• **What to produce**: Copy exactly, no pictures: every line from the one that contains "(280, 478) = (121, 339): blue" through the end of the entries below.
##### Information given #####
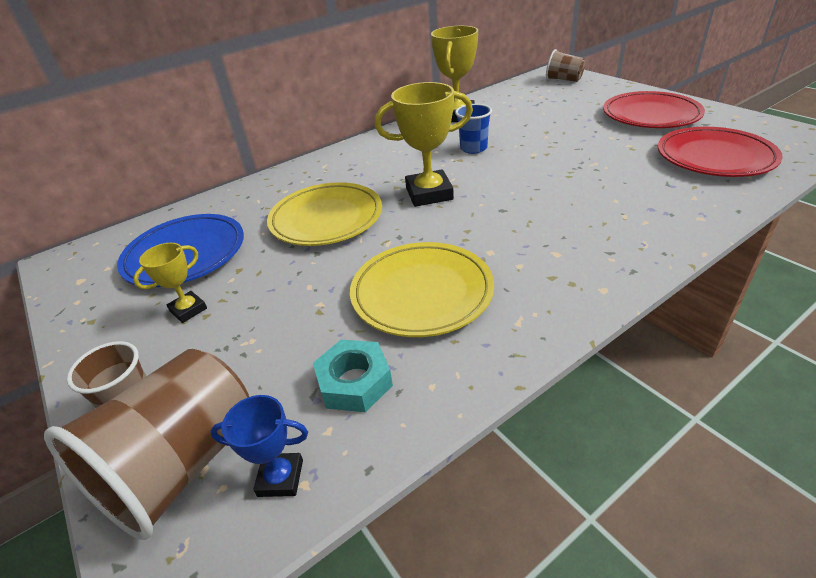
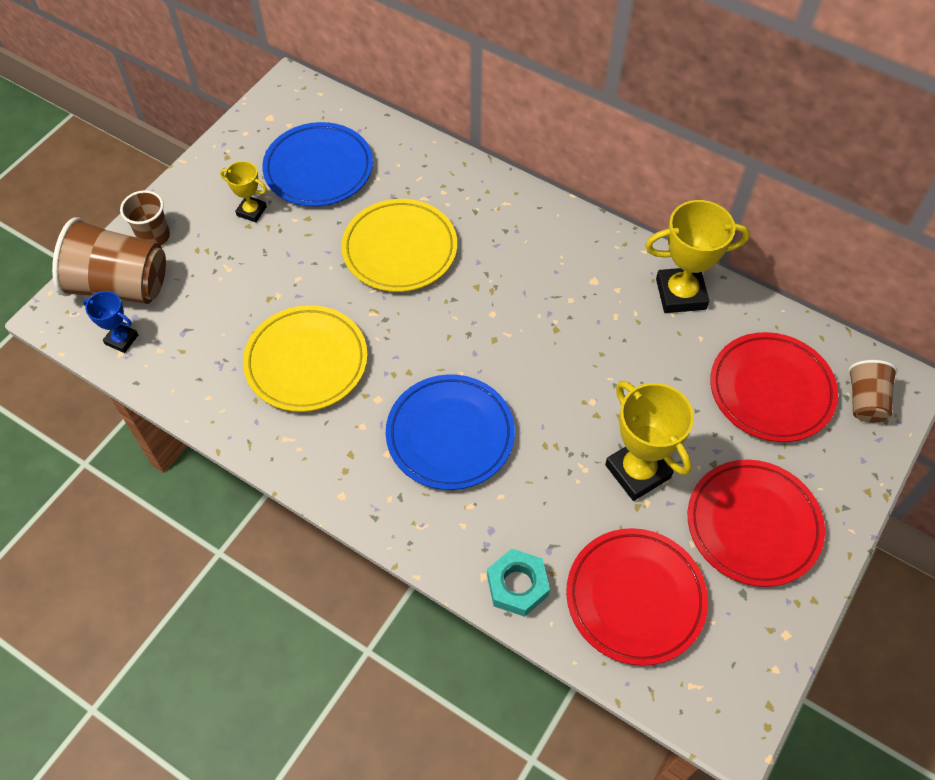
camera: 65 degrees right, 20 degrees up
(280, 478) = (121, 339): blue trophy -> blue trophy turned 45 degrees counterclockwise
(354, 382) = (202, 350): turquoise nut -> turquoise nut (517, 585)
(429, 193) = (470, 321): yellow trophy -> yellow trophy (637, 471)
(473, 148) = (588, 336): blue cup -> none
(546, 100) = (771, 390): none -> red plate
(546, 217) = (450, 435): none -> blue plate

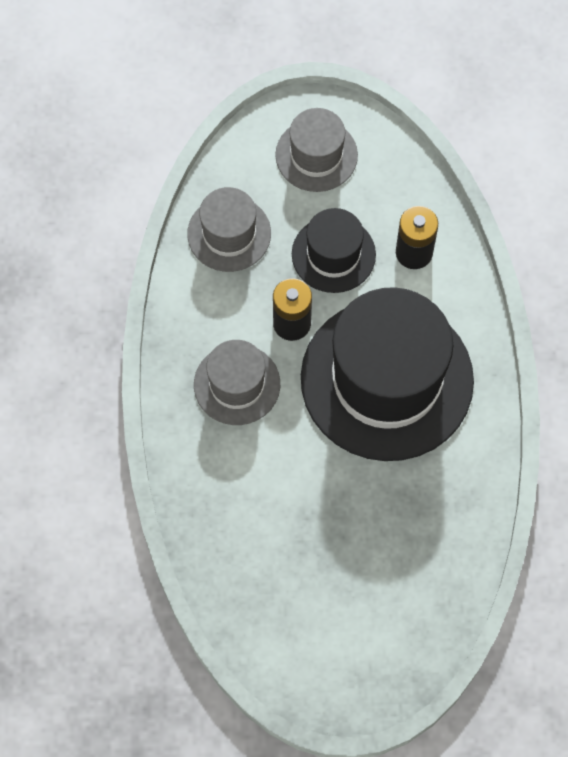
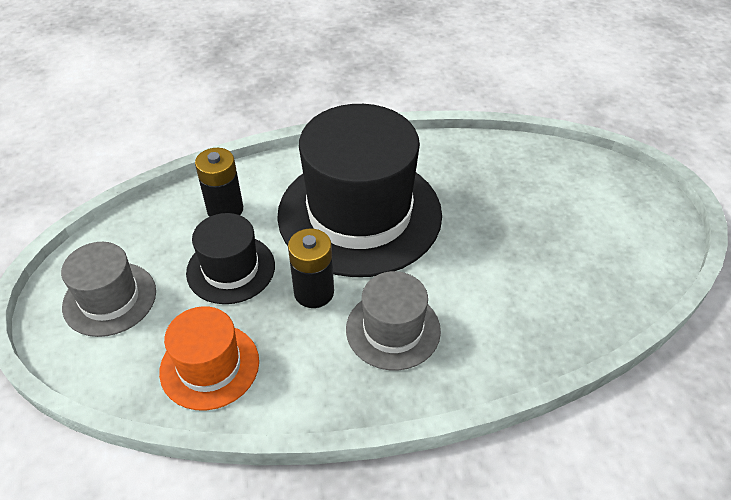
camera: 100 degrees left, 20 degrees down
(229, 234) = (209, 366): grey hat -> orange hat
#####
• **Your response**:
(280, 478) = (121, 339): blue trophy -> blue trophy turned 45 degrees counterclockwise
(354, 382) = (202, 350): turquoise nut -> turquoise nut (517, 585)
(429, 193) = (470, 321): yellow trophy -> yellow trophy (637, 471)
(473, 148) = (588, 336): blue cup -> none
(546, 100) = (771, 390): none -> red plate
(546, 217) = (450, 435): none -> blue plate

camera: 100 degrees left, 20 degrees down
(229, 234) = (209, 366): grey hat -> orange hat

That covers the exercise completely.